(Source material Opens)
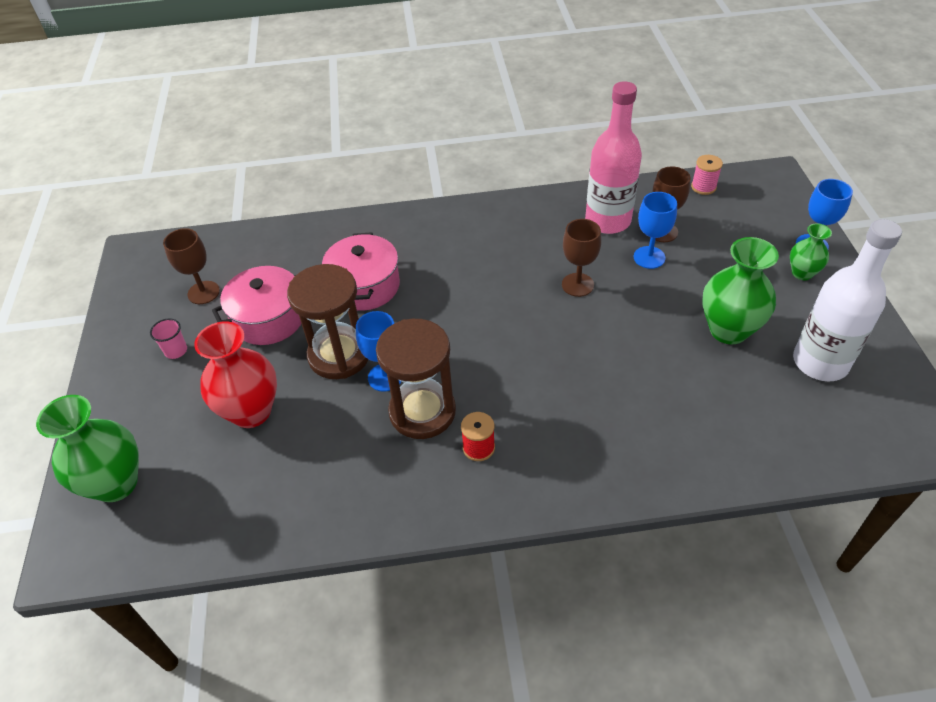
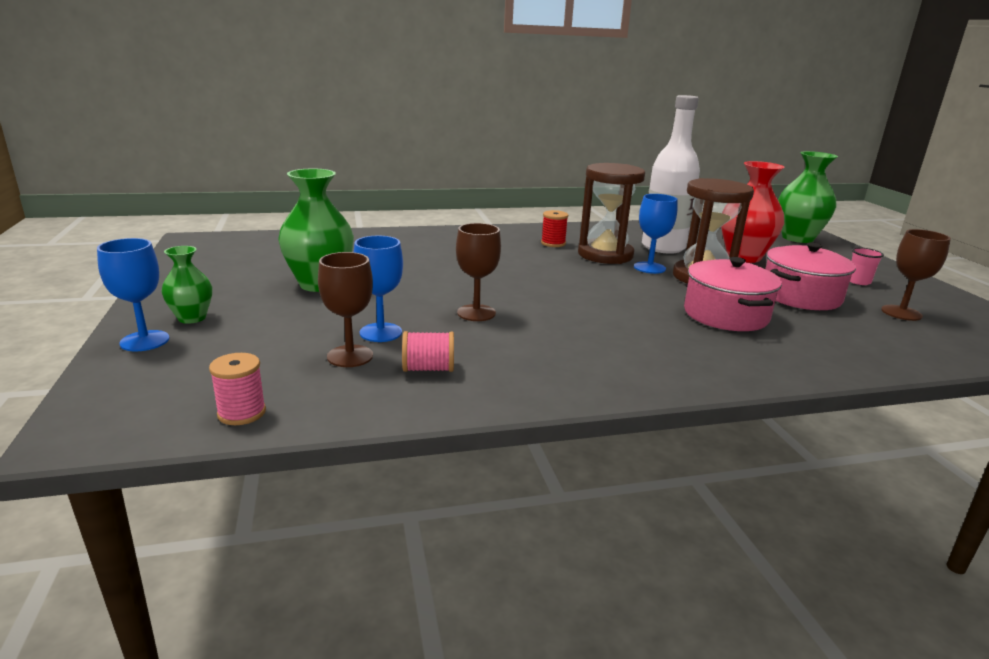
camera: 170 degrees right, 25 degrees down
(608, 221) = (428, 369): pink bottle -> pink spool
(820, 362) = (247, 268): white bottle -> white bottle (663, 247)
(Source material Closes)
:: Your assignment ::
Everything in the data above, apart from the pictures, should be retyped exactly.

:: Task output ::
camera: 170 degrees right, 25 degrees down
(608, 221) = (428, 369): pink bottle -> pink spool
(820, 362) = (247, 268): white bottle -> white bottle (663, 247)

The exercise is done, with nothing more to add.